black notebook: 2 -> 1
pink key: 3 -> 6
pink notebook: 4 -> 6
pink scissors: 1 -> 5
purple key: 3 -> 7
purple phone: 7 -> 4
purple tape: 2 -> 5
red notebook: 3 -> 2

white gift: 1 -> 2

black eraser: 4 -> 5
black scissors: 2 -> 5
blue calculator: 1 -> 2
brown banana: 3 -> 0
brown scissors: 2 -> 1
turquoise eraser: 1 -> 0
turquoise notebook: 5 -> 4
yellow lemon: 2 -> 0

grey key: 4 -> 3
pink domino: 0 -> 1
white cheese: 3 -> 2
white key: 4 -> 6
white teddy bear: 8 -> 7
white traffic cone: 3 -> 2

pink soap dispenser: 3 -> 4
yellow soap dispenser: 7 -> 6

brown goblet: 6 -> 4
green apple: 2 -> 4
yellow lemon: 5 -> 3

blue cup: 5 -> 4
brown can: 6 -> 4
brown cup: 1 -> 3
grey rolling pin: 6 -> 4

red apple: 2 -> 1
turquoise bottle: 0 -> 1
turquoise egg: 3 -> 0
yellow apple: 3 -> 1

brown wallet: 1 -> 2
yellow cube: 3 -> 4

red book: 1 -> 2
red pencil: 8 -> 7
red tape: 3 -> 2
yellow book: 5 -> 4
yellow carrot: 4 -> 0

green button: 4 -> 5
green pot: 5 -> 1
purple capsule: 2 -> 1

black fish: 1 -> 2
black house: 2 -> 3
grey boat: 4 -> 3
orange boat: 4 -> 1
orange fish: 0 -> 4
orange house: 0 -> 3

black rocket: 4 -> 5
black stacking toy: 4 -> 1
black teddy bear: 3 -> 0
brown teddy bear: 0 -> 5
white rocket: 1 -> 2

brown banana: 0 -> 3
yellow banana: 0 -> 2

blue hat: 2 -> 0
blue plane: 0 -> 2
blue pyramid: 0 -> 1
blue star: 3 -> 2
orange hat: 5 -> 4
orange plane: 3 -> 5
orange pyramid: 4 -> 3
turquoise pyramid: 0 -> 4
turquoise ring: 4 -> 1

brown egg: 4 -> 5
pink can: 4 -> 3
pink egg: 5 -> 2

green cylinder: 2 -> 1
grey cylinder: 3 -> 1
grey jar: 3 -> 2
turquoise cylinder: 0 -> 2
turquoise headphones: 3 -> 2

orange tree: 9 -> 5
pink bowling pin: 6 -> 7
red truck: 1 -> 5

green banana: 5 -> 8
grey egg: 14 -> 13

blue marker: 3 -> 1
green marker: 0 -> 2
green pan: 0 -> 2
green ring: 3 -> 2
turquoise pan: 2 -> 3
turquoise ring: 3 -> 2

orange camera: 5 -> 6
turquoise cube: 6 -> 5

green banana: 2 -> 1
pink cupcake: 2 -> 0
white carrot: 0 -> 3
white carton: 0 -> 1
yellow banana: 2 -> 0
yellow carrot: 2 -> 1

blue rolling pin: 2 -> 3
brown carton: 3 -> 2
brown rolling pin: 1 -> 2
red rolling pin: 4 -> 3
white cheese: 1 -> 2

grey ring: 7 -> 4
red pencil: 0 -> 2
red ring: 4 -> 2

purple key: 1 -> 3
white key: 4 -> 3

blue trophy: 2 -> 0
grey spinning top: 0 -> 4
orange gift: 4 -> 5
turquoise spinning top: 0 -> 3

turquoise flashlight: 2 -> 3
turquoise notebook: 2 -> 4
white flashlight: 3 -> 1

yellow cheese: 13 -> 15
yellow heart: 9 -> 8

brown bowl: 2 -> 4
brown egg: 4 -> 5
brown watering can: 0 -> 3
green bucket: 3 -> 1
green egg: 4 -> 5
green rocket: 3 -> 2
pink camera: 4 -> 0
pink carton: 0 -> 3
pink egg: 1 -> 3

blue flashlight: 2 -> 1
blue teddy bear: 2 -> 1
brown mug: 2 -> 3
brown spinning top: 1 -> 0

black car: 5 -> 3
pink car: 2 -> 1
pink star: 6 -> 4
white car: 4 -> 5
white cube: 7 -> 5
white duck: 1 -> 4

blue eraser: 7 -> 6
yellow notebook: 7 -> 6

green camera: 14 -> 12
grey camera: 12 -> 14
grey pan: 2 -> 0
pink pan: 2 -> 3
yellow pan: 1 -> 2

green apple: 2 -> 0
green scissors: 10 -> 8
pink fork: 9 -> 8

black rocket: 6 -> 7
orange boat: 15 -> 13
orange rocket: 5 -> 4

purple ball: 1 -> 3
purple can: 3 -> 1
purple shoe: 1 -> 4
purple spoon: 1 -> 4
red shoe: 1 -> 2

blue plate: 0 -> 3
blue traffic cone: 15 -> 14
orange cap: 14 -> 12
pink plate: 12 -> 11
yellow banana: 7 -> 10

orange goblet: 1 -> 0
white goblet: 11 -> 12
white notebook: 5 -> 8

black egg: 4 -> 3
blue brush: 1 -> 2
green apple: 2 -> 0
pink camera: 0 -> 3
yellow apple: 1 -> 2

▶ [TASK BRIEF] Pull out each line of the records holding the string "cube".

▶ [WORKED SOLUTION]
yellow cube: 3 -> 4
turquoise cube: 6 -> 5
white cube: 7 -> 5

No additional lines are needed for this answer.